(Coordinate-based change listings)
· · ·
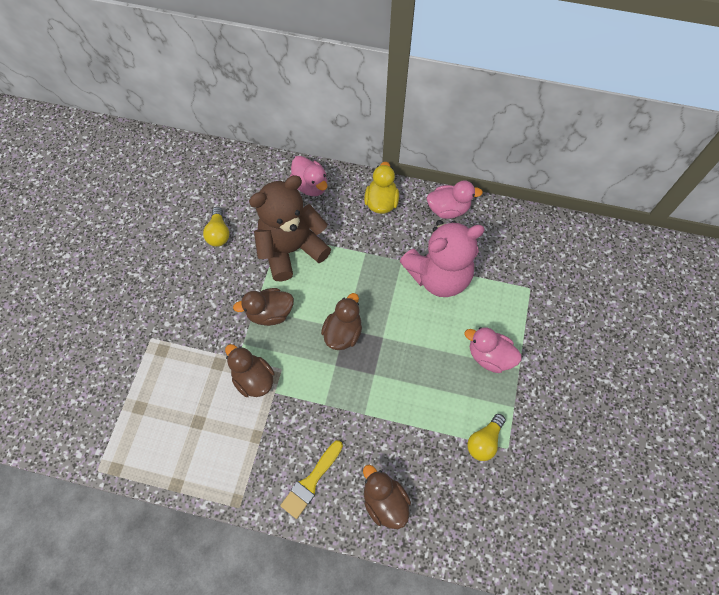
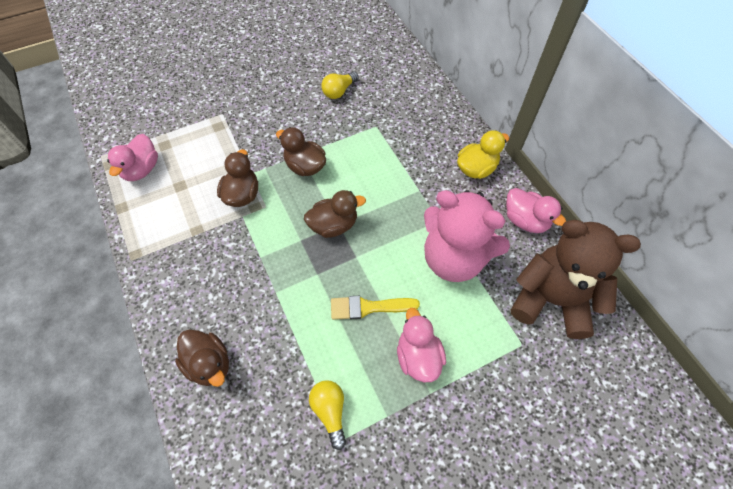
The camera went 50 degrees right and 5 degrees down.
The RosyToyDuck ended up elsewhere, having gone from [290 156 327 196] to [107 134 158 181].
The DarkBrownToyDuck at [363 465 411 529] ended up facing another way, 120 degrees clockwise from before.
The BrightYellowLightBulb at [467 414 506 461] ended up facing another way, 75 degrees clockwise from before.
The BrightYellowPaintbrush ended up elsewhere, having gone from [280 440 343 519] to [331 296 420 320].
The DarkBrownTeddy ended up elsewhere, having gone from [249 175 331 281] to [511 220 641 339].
· · ·
▸ Exercise goal
Could every entry above be printed again exactly, images excluded?

▸ Exercise solution
The camera went 50 degrees right and 5 degrees down.
The RosyToyDuck ended up elsewhere, having gone from [290 156 327 196] to [107 134 158 181].
The DarkBrownToyDuck at [363 465 411 529] ended up facing another way, 120 degrees clockwise from before.
The BrightYellowLightBulb at [467 414 506 461] ended up facing another way, 75 degrees clockwise from before.
The BrightYellowPaintbrush ended up elsewhere, having gone from [280 440 343 519] to [331 296 420 320].
The DarkBrownTeddy ended up elsewhere, having gone from [249 175 331 281] to [511 220 641 339].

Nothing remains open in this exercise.